■ Dataset extract

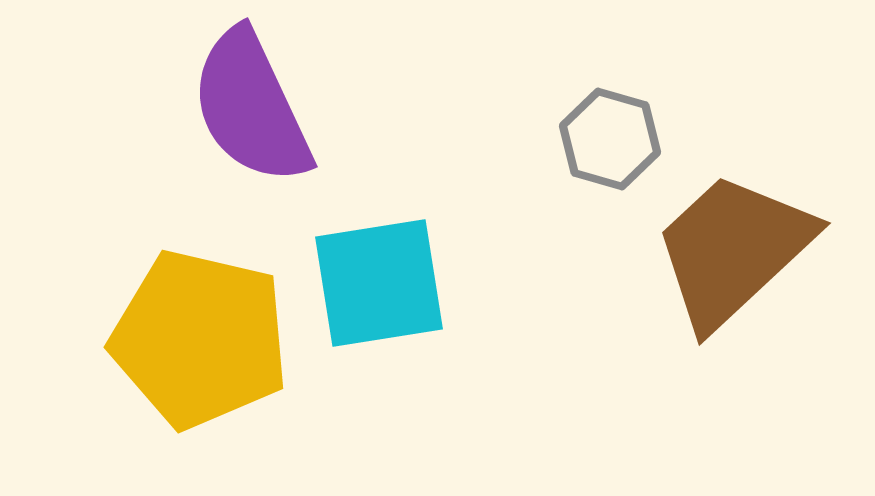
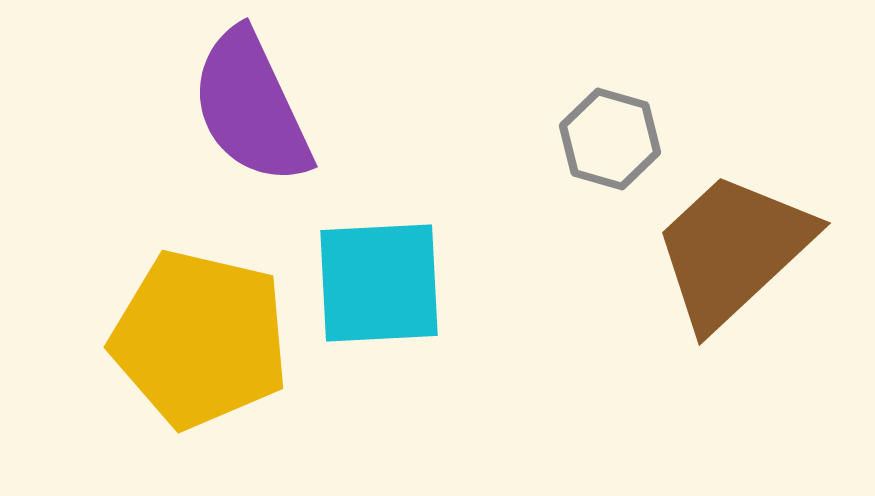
cyan square: rotated 6 degrees clockwise
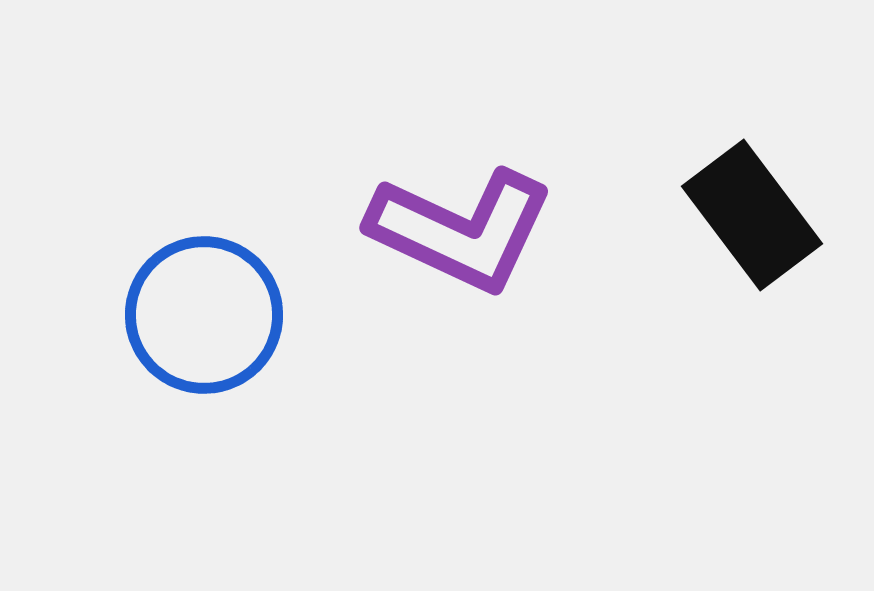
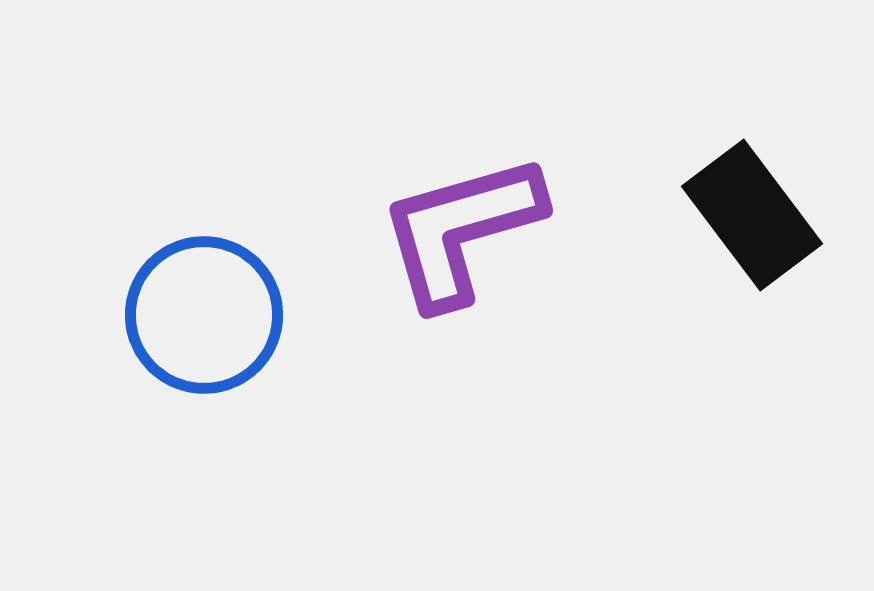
purple L-shape: rotated 139 degrees clockwise
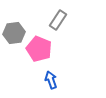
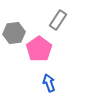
pink pentagon: rotated 15 degrees clockwise
blue arrow: moved 2 px left, 3 px down
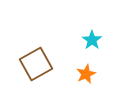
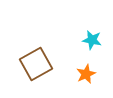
cyan star: rotated 24 degrees counterclockwise
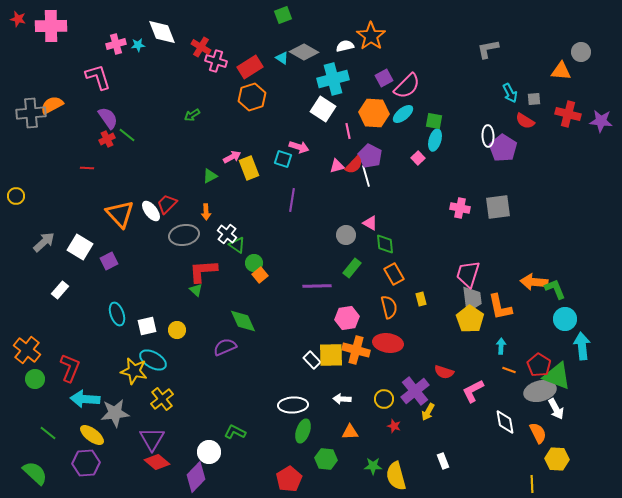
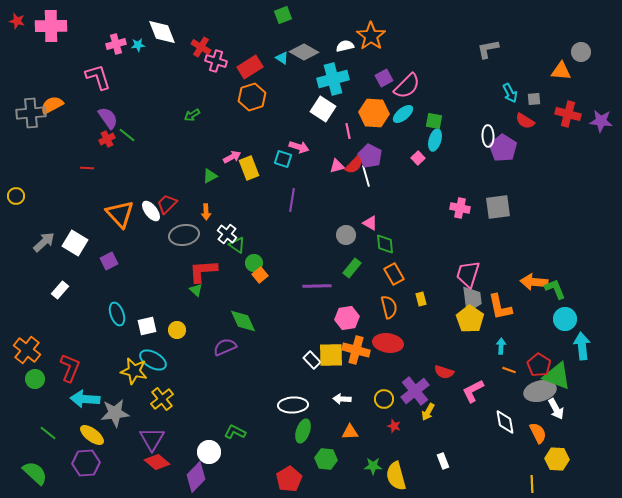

■ Work order
All lines from the one containing "pink pentagon: rotated 15 degrees clockwise" through the end of the entries above must be given again exactly, with every picture omitted.

■ Result below
pink pentagon: rotated 15 degrees clockwise
blue arrow: moved 2 px left, 3 px down
cyan star: rotated 24 degrees counterclockwise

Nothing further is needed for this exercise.